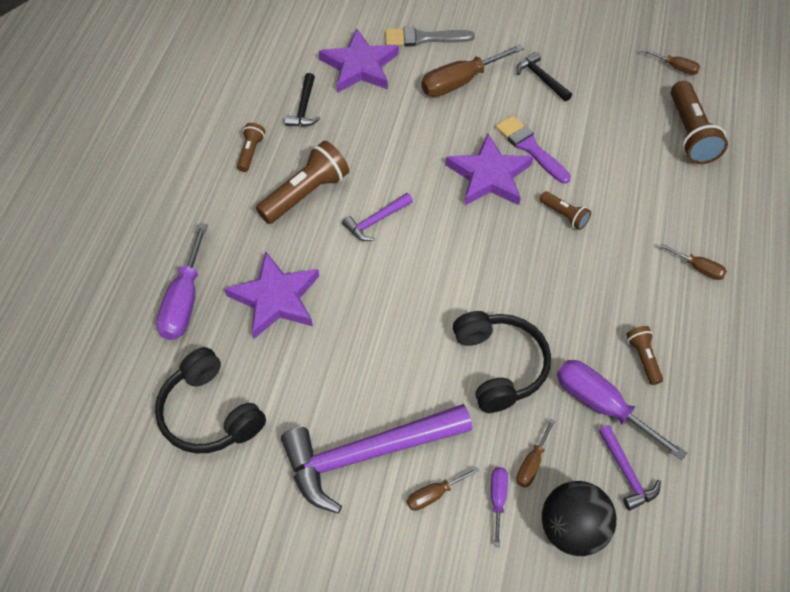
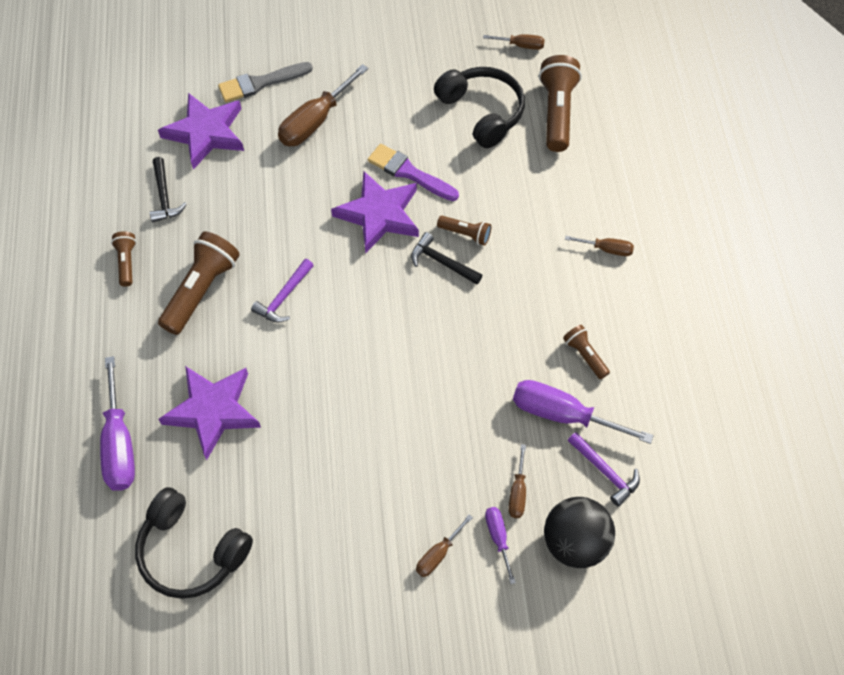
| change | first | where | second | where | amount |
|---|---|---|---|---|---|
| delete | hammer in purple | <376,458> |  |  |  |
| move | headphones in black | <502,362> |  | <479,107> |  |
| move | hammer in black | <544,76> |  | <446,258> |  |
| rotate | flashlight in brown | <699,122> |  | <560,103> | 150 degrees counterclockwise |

= = = = = = =

Assigned task: Could you set down every entry above exactly as it stands, with no images?

Written answer:
| change | first | where | second | where | amount |
|---|---|---|---|---|---|
| delete | hammer in purple | <376,458> |  |  |  |
| move | headphones in black | <502,362> |  | <479,107> |  |
| move | hammer in black | <544,76> |  | <446,258> |  |
| rotate | flashlight in brown | <699,122> |  | <560,103> | 150 degrees counterclockwise |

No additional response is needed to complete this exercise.